→ **WHAT YOU WILL DO**:
Read through the records. Copy each line that has the word "ellipse".

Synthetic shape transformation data
· · · · · · ·

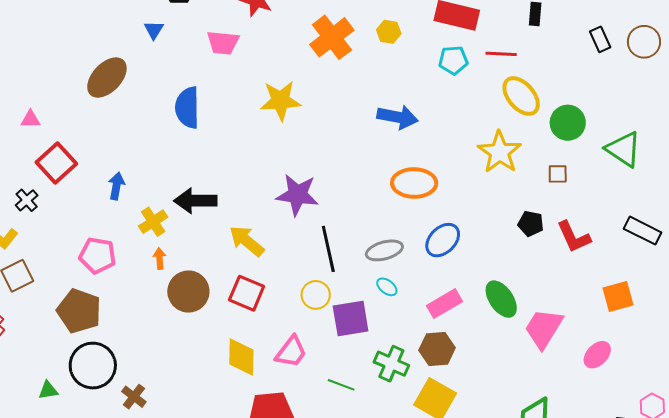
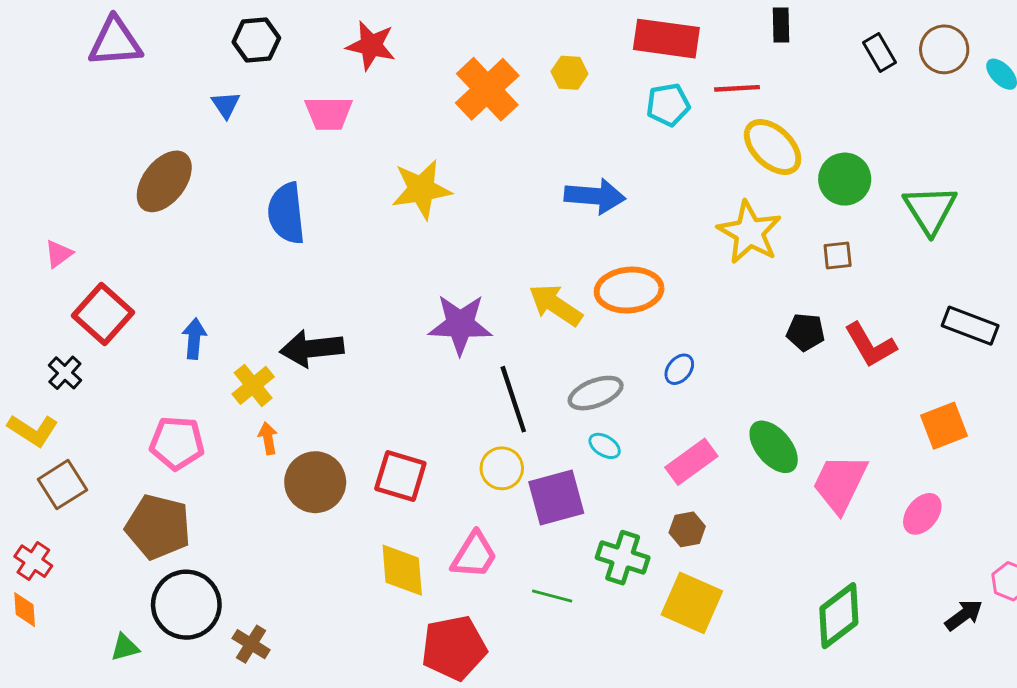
pink triangle: (31, 119) -> (59, 254), turned -30
green triangle: (623, 149) -> (930, 210), turned 30
blue ellipse: (443, 240) -> (679, 369), size x0.6
yellow arrow: (247, 241) -> (556, 305), moved
brown hexagon: (437, 349) -> (687, 529), size x0.7

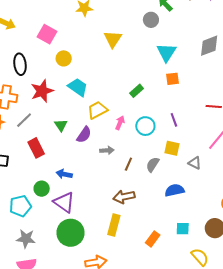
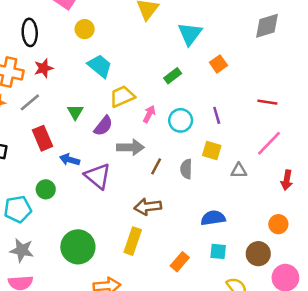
cyan triangle: (167, 52) -> (190, 34), moved
orange square: (172, 79) -> (218, 64), turned -32
red star: (42, 91) -> (44, 68), moved, size x0.7
gray arrow: (107, 150) -> (130, 147), size x1.5
gray triangle: (195, 163) -> (239, 171), turned -32
gray semicircle: (153, 164) -> (186, 169), turned -35
blue arrow: (64, 174) -> (70, 160), moved
blue semicircle: (175, 190) -> (213, 218), moved
purple triangle: (64, 202) -> (98, 176), moved

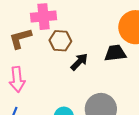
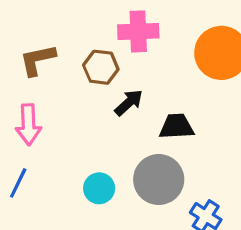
pink cross: (44, 17) -> (138, 31), moved
black trapezoid: (115, 53) -> (177, 126), moved

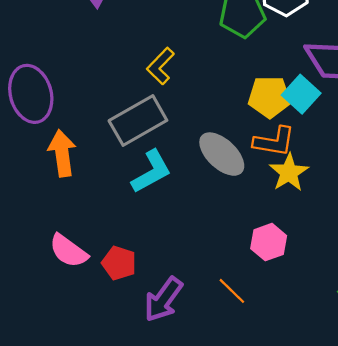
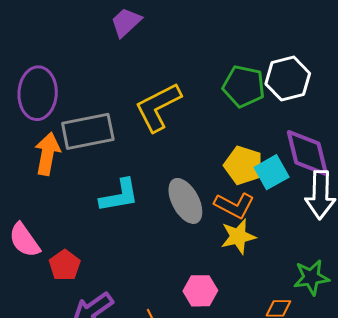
yellow L-shape: (161, 66) -> (158, 107), size x1.6
gray rectangle: (138, 120) -> (88, 131), moved

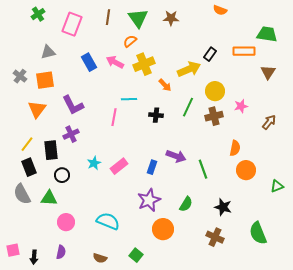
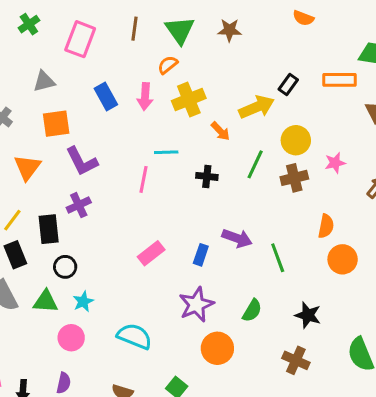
pink arrow: (115, 62) -> (145, 96), turned -114
orange square: (45, 80) -> (56, 124), moved
cyan star: (94, 163) -> (83, 302), moved

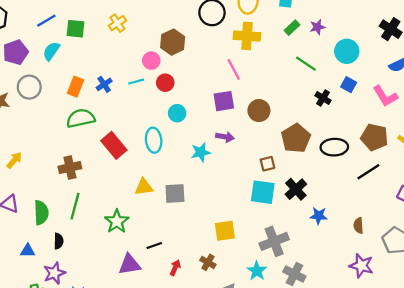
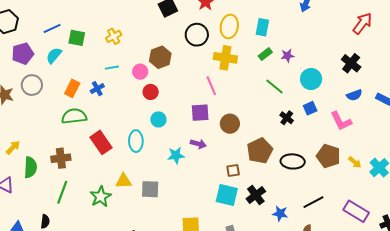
cyan line: (136, 82) -> (112, 68), moved
blue square: (349, 85) -> (310, 108), turned 32
black line: (368, 172) -> (313, 202), moved
green semicircle: (41, 213) -> (30, 167), moved
blue star: (319, 216) -> (280, 213), moved
green star: (117, 221) -> (101, 197), moved

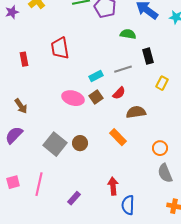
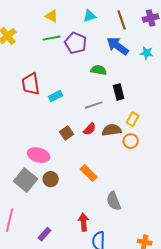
cyan rectangle: (96, 76) -> (56, 96), moved
pink ellipse: (73, 98) -> (39, 155), moved
brown semicircle: (136, 112) -> (112, 130), moved
orange circle: (160, 148) -> (131, 141), moved
gray semicircle: (165, 173) -> (114, 201), moved

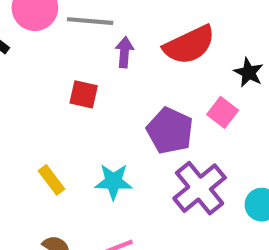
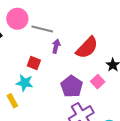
red semicircle: (189, 45) -> (87, 48), turned -30
cyan star: (113, 182) -> (25, 83), moved

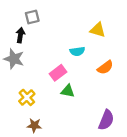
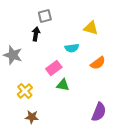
gray square: (32, 17) -> (45, 16), moved
black arrow: (20, 35) -> (36, 34), moved

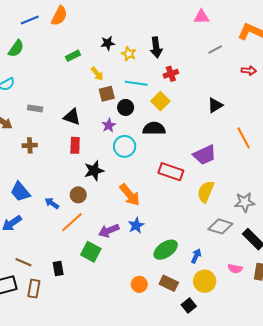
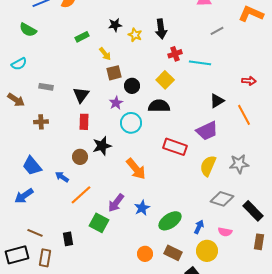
green semicircle: (16, 48) -> (28, 30), turned 84
red arrow: (249, 71) -> (249, 81), moved
cyan line: (136, 83) -> (200, 63), moved
black triangle: (215, 105) -> (217, 101), moved
black triangle: (72, 117) -> (81, 95), turned 48
brown circle: (78, 195) -> (80, 157), moved
gray star: (245, 202) -> (239, 164), moved
blue star: (136, 225) -> (142, 208), moved
purple arrow: (109, 231) -> (116, 203), turned -30
pink semicircle: (235, 269) -> (225, 232), moved

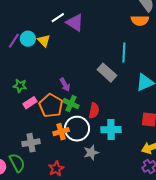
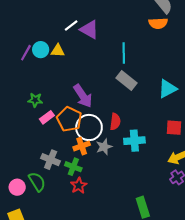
yellow triangle: (44, 41) -> (58, 51), turned -40
cyan line: (124, 53) -> (124, 53), moved
purple arrow: (65, 85) -> (83, 96), size x1.6
green cross: (71, 104) -> (73, 167), moved
white circle: (77, 129) -> (89, 127), moved
gray cross: (31, 143) -> (51, 160), turned 36
gray star: (91, 153) -> (104, 147), moved

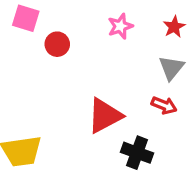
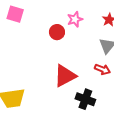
red circle: (57, 44) -> (57, 32), moved

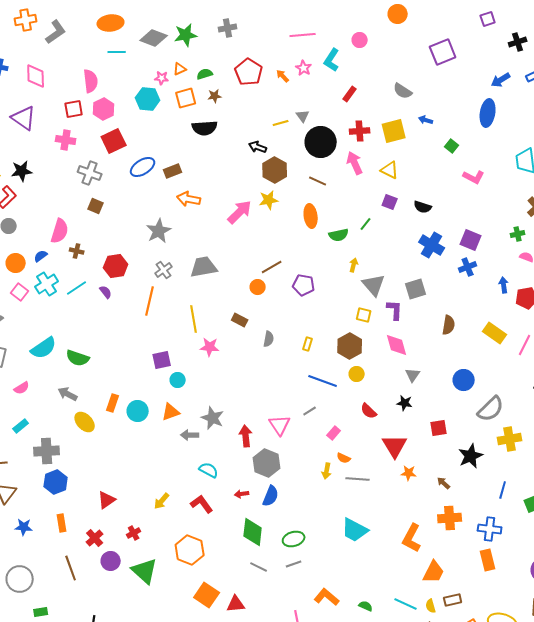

· · · · · · ·

→ **WRITTEN SOLUTION**:
blue ellipse: (443, 240) -> (679, 369), size x0.6
pink ellipse: (73, 98) -> (39, 155), moved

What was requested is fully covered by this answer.